→ **THE DATA**
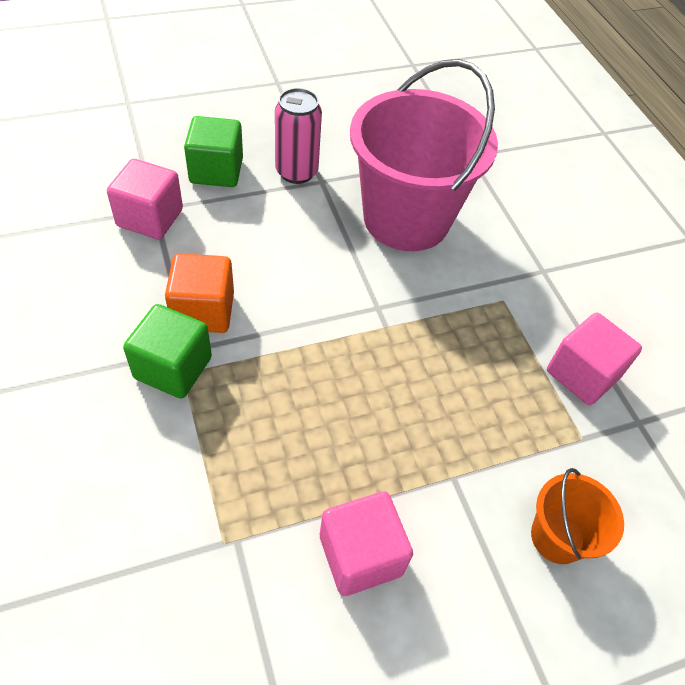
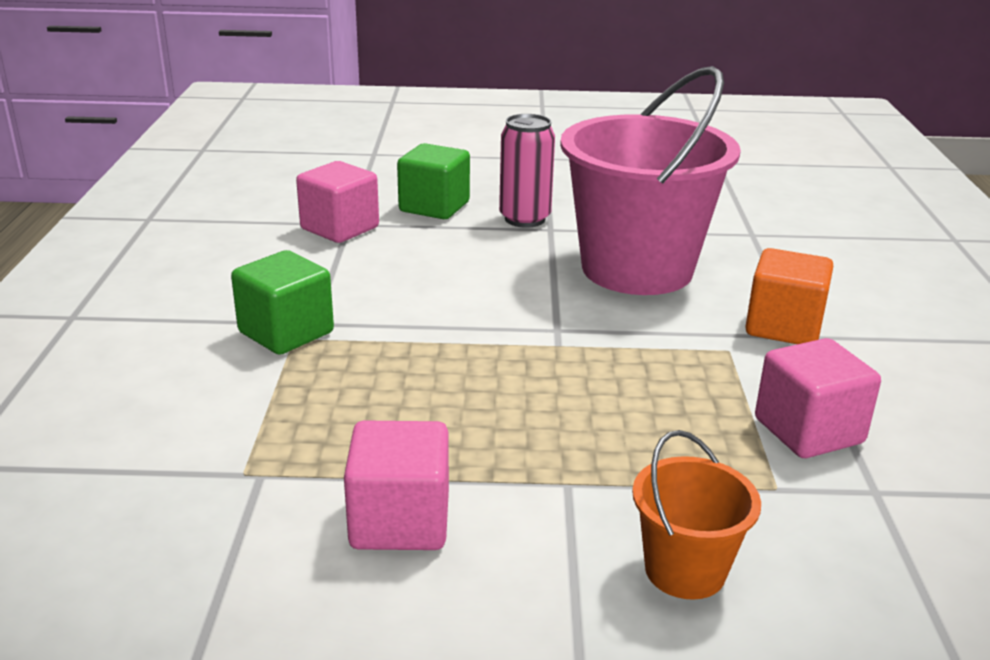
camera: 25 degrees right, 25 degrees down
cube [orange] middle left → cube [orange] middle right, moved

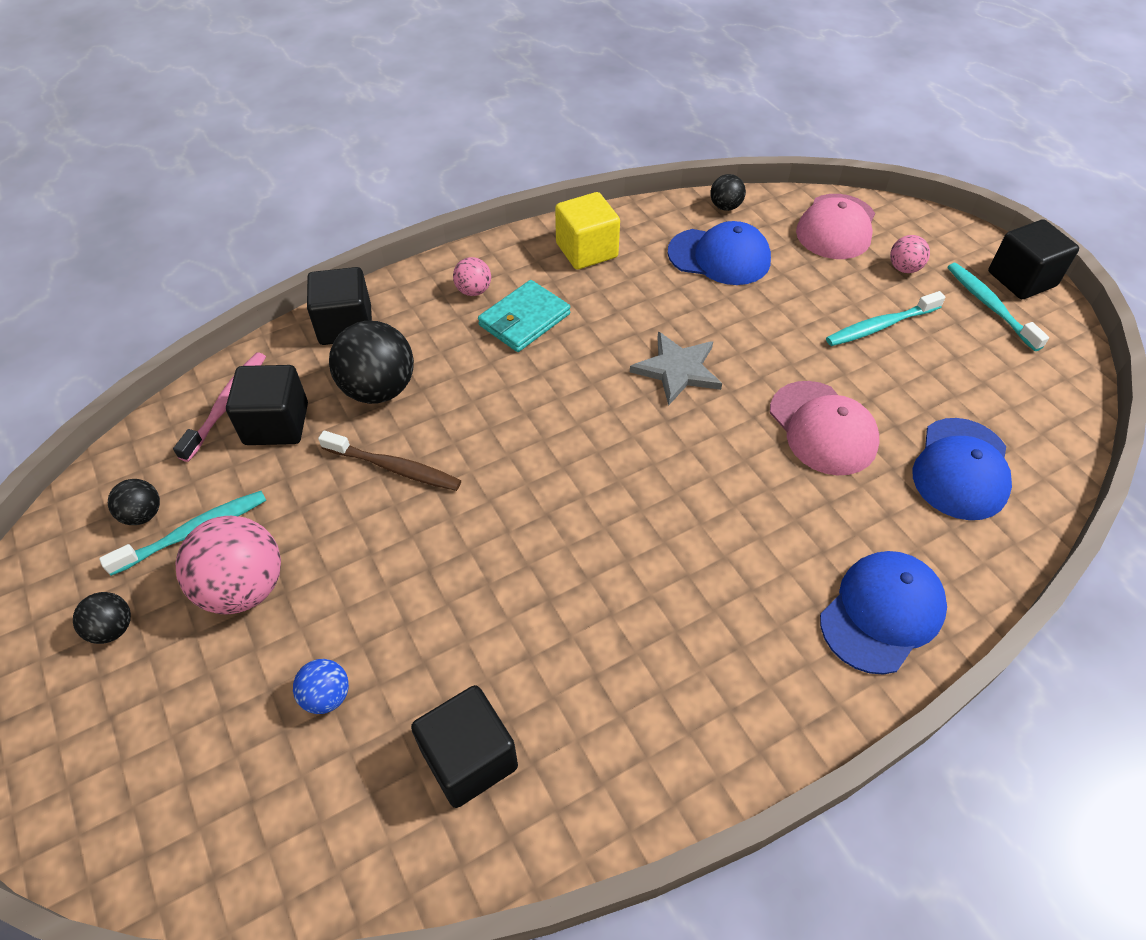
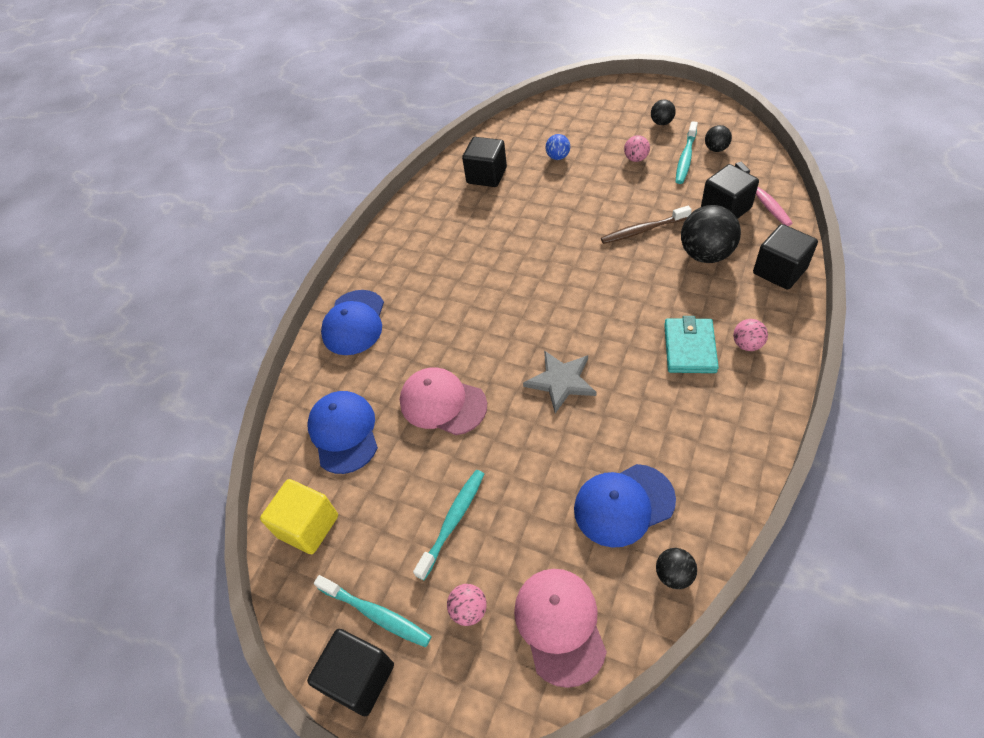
camera: 150 degrees right, 0 degrees up
balle [rose] (1st from left in the first image) middle left → balle [rose] (2nd from left) top centre, x0.52
cube [jaune] top centre → cube [jaune] bottom left, moved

→ **ASSIGNMENT**
Print out the entries once more, unchanged. No pictures.

→ **EXPECTED ANSWER**
camera: 25 degrees right, 25 degrees down
cube [orange] middle left → cube [orange] middle right, moved

camera: 150 degrees right, 0 degrees up
balle [rose] (1st from left in the first image) middle left → balle [rose] (2nd from left) top centre, x0.52
cube [jaune] top centre → cube [jaune] bottom left, moved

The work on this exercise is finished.